Copy each line from the records below in which the word "toothbrush" is found.

Data to use —
+--
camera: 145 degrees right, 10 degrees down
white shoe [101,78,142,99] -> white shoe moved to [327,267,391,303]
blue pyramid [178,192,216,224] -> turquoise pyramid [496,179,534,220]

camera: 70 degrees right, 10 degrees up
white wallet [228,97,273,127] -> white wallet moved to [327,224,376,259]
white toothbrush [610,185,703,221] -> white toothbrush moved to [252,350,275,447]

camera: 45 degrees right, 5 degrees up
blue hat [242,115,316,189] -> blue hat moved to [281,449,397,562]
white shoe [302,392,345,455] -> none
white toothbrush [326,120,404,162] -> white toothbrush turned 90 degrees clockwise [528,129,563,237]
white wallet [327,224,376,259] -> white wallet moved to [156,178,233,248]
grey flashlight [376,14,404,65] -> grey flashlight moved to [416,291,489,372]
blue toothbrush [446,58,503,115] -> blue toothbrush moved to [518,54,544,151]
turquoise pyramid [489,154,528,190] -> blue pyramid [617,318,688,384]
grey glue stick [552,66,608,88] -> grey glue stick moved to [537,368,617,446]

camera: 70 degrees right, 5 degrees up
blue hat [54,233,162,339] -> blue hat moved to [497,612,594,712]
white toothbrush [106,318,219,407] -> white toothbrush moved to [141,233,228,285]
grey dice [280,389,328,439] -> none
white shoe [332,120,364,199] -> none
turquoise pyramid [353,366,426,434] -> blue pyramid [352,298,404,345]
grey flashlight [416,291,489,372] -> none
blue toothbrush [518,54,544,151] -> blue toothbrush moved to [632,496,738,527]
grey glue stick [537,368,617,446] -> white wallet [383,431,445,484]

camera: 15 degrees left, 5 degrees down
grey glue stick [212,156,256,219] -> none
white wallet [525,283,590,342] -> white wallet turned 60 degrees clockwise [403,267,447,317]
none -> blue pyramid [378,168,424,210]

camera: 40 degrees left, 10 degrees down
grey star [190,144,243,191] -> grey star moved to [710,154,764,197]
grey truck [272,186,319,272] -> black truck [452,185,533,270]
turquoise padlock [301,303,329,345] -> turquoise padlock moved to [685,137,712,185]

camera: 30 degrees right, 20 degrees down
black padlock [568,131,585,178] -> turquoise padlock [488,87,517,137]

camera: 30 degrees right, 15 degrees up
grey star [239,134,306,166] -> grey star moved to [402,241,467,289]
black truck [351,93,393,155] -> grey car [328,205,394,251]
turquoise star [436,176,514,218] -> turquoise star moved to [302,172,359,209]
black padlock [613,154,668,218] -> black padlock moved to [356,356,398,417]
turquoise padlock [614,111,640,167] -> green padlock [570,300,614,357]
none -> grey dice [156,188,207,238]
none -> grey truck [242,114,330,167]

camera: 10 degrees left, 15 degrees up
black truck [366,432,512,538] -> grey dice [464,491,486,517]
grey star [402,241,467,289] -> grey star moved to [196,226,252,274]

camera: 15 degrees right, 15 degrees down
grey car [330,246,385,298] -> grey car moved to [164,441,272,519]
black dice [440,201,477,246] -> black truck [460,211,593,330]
+--
Response box —
white toothbrush [610,185,703,221] -> white toothbrush moved to [252,350,275,447]
white toothbrush [326,120,404,162] -> white toothbrush turned 90 degrees clockwise [528,129,563,237]
blue toothbrush [446,58,503,115] -> blue toothbrush moved to [518,54,544,151]
white toothbrush [106,318,219,407] -> white toothbrush moved to [141,233,228,285]
blue toothbrush [518,54,544,151] -> blue toothbrush moved to [632,496,738,527]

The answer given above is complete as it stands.